◆ EXERCISE REQUIREMENTS: Please copy the material under this line exactly, keeping every line.

◆ MATERIAL FOR THE TASK:
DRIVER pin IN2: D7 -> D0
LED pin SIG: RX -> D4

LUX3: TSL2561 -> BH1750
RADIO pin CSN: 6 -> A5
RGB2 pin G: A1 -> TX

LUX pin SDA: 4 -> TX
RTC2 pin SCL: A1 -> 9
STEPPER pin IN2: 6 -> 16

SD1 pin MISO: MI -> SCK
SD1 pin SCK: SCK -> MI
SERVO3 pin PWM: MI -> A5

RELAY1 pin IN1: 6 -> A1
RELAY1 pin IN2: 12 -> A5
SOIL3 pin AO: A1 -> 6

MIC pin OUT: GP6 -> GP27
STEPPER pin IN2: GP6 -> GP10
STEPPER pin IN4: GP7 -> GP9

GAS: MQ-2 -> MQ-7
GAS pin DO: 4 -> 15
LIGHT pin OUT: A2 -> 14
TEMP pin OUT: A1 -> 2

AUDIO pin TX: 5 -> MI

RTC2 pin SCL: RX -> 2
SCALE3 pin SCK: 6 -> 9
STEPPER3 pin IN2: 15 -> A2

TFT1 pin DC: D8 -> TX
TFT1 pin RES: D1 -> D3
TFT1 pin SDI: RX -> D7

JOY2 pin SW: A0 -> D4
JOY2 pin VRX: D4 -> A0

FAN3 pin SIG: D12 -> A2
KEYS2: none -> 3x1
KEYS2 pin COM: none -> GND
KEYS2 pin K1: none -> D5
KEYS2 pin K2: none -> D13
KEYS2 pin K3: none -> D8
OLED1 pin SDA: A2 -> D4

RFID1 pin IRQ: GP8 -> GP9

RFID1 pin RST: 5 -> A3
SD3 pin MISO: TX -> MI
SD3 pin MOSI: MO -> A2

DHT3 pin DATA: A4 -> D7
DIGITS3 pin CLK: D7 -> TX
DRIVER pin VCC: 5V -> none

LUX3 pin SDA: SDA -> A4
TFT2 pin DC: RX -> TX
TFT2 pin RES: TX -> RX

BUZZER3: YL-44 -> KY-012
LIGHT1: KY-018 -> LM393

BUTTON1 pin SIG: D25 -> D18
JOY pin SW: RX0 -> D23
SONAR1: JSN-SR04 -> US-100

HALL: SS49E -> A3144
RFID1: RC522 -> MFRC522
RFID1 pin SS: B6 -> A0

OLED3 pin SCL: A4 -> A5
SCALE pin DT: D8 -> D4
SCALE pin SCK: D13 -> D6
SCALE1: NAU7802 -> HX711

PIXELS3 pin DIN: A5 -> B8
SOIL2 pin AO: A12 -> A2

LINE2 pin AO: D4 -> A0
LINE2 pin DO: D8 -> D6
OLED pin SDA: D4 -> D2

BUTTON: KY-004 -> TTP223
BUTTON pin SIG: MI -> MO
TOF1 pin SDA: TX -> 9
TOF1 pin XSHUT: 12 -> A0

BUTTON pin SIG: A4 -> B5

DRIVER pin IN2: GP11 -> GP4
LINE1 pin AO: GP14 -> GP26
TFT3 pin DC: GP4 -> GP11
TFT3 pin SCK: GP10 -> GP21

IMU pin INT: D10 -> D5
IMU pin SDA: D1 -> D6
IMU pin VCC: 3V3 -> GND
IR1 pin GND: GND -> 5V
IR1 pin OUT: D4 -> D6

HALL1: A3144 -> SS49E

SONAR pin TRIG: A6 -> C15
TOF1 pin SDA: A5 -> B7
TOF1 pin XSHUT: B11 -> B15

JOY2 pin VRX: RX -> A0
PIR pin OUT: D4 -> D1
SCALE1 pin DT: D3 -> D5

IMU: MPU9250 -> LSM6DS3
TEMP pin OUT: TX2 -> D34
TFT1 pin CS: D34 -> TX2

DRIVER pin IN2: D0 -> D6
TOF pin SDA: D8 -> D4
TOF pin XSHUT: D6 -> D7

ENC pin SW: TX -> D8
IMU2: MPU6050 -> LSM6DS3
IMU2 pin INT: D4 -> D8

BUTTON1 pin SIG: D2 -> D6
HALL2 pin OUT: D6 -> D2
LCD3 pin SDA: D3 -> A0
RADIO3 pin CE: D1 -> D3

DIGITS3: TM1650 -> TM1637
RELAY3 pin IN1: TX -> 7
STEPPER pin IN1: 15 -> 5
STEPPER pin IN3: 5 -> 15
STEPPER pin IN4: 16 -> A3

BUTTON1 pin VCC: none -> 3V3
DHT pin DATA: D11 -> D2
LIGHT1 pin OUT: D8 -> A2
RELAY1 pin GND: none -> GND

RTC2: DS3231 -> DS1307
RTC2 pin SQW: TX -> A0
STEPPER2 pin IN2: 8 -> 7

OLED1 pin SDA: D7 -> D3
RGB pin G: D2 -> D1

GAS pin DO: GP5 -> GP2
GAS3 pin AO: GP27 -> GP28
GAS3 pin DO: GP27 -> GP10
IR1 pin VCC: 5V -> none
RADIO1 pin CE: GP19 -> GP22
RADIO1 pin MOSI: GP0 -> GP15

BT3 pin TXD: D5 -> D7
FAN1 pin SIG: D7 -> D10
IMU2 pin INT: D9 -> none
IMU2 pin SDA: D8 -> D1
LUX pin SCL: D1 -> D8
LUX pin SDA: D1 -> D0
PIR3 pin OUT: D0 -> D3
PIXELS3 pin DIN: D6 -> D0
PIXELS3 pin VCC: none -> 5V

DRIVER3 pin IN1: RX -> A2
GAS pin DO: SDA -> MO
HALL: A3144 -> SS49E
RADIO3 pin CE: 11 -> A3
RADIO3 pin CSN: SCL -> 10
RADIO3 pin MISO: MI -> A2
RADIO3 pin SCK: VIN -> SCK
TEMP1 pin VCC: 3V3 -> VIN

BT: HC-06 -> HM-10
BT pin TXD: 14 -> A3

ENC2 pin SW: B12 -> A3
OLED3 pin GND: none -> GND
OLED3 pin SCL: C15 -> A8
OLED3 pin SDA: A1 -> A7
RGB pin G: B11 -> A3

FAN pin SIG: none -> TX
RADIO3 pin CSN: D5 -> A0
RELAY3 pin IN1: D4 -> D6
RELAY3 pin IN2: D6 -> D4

◆ WRITTEN RESPONSE:
DRIVER pin IN2: D7 -> D0
LED pin SIG: RX -> D4

LUX3: TSL2561 -> BH1750
RADIO pin CSN: 6 -> A5
RGB2 pin G: A1 -> TX

LUX pin SDA: 4 -> TX
RTC2 pin SCL: A1 -> 9
STEPPER pin IN2: 6 -> 16

SD1 pin MISO: MI -> SCK
SD1 pin SCK: SCK -> MI
SERVO3 pin PWM: MI -> A5

RELAY1 pin IN1: 6 -> A1
RELAY1 pin IN2: 12 -> A5
SOIL3 pin AO: A1 -> 6

MIC pin OUT: GP6 -> GP27
STEPPER pin IN2: GP6 -> GP10
STEPPER pin IN4: GP7 -> GP9

GAS: MQ-2 -> MQ-7
GAS pin DO: 4 -> 15
LIGHT pin OUT: A2 -> 14
TEMP pin OUT: A1 -> 2

AUDIO pin TX: 5 -> MI

RTC2 pin SCL: RX -> 2
SCALE3 pin SCK: 6 -> 9
STEPPER3 pin IN2: 15 -> A2

TFT1 pin DC: D8 -> TX
TFT1 pin RES: D1 -> D3
TFT1 pin SDI: RX -> D7

JOY2 pin SW: A0 -> D4
JOY2 pin VRX: D4 -> A0

FAN3 pin SIG: D12 -> A2
KEYS2: none -> 3x1
KEYS2 pin COM: none -> GND
KEYS2 pin K1: none -> D5
KEYS2 pin K2: none -> D13
KEYS2 pin K3: none -> D8
OLED1 pin SDA: A2 -> D4

RFID1 pin IRQ: GP8 -> GP9

RFID1 pin RST: 5 -> A3
SD3 pin MISO: TX -> MI
SD3 pin MOSI: MO -> A2

DHT3 pin DATA: A4 -> D7
DIGITS3 pin CLK: D7 -> TX
DRIVER pin VCC: 5V -> none

LUX3 pin SDA: SDA -> A4
TFT2 pin DC: RX -> TX
TFT2 pin RES: TX -> RX

BUZZER3: YL-44 -> KY-012
LIGHT1: KY-018 -> LM393

BUTTON1 pin SIG: D25 -> D18
JOY pin SW: RX0 -> D23
SONAR1: JSN-SR04 -> US-100

HALL: SS49E -> A3144
RFID1: RC522 -> MFRC522
RFID1 pin SS: B6 -> A0

OLED3 pin SCL: A4 -> A5
SCALE pin DT: D8 -> D4
SCALE pin SCK: D13 -> D6
SCALE1: NAU7802 -> HX711

PIXELS3 pin DIN: A5 -> B8
SOIL2 pin AO: A12 -> A2

LINE2 pin AO: D4 -> A0
LINE2 pin DO: D8 -> D6
OLED pin SDA: D4 -> D2

BUTTON: KY-004 -> TTP223
BUTTON pin SIG: MI -> MO
TOF1 pin SDA: TX -> 9
TOF1 pin XSHUT: 12 -> A0

BUTTON pin SIG: A4 -> B5

DRIVER pin IN2: GP11 -> GP4
LINE1 pin AO: GP14 -> GP26
TFT3 pin DC: GP4 -> GP11
TFT3 pin SCK: GP10 -> GP21

IMU pin INT: D10 -> D5
IMU pin SDA: D1 -> D6
IMU pin VCC: 3V3 -> GND
IR1 pin GND: GND -> 5V
IR1 pin OUT: D4 -> D6

HALL1: A3144 -> SS49E

SONAR pin TRIG: A6 -> C15
TOF1 pin SDA: A5 -> B7
TOF1 pin XSHUT: B11 -> B15

JOY2 pin VRX: RX -> A0
PIR pin OUT: D4 -> D1
SCALE1 pin DT: D3 -> D5

IMU: MPU9250 -> LSM6DS3
TEMP pin OUT: TX2 -> D34
TFT1 pin CS: D34 -> TX2

DRIVER pin IN2: D0 -> D6
TOF pin SDA: D8 -> D4
TOF pin XSHUT: D6 -> D7

ENC pin SW: TX -> D8
IMU2: MPU6050 -> LSM6DS3
IMU2 pin INT: D4 -> D8

BUTTON1 pin SIG: D2 -> D6
HALL2 pin OUT: D6 -> D2
LCD3 pin SDA: D3 -> A0
RADIO3 pin CE: D1 -> D3

DIGITS3: TM1650 -> TM1637
RELAY3 pin IN1: TX -> 7
STEPPER pin IN1: 15 -> 5
STEPPER pin IN3: 5 -> 15
STEPPER pin IN4: 16 -> A3

BUTTON1 pin VCC: none -> 3V3
DHT pin DATA: D11 -> D2
LIGHT1 pin OUT: D8 -> A2
RELAY1 pin GND: none -> GND

RTC2: DS3231 -> DS1307
RTC2 pin SQW: TX -> A0
STEPPER2 pin IN2: 8 -> 7

OLED1 pin SDA: D7 -> D3
RGB pin G: D2 -> D1

GAS pin DO: GP5 -> GP2
GAS3 pin AO: GP27 -> GP28
GAS3 pin DO: GP27 -> GP10
IR1 pin VCC: 5V -> none
RADIO1 pin CE: GP19 -> GP22
RADIO1 pin MOSI: GP0 -> GP15

BT3 pin TXD: D5 -> D7
FAN1 pin SIG: D7 -> D10
IMU2 pin INT: D9 -> none
IMU2 pin SDA: D8 -> D1
LUX pin SCL: D1 -> D8
LUX pin SDA: D1 -> D0
PIR3 pin OUT: D0 -> D3
PIXELS3 pin DIN: D6 -> D0
PIXELS3 pin VCC: none -> 5V

DRIVER3 pin IN1: RX -> A2
GAS pin DO: SDA -> MO
HALL: A3144 -> SS49E
RADIO3 pin CE: 11 -> A3
RADIO3 pin CSN: SCL -> 10
RADIO3 pin MISO: MI -> A2
RADIO3 pin SCK: VIN -> SCK
TEMP1 pin VCC: 3V3 -> VIN

BT: HC-06 -> HM-10
BT pin TXD: 14 -> A3

ENC2 pin SW: B12 -> A3
OLED3 pin GND: none -> GND
OLED3 pin SCL: C15 -> A8
OLED3 pin SDA: A1 -> A7
RGB pin G: B11 -> A3

FAN pin SIG: none -> TX
RADIO3 pin CSN: D5 -> A0
RELAY3 pin IN1: D4 -> D6
RELAY3 pin IN2: D6 -> D4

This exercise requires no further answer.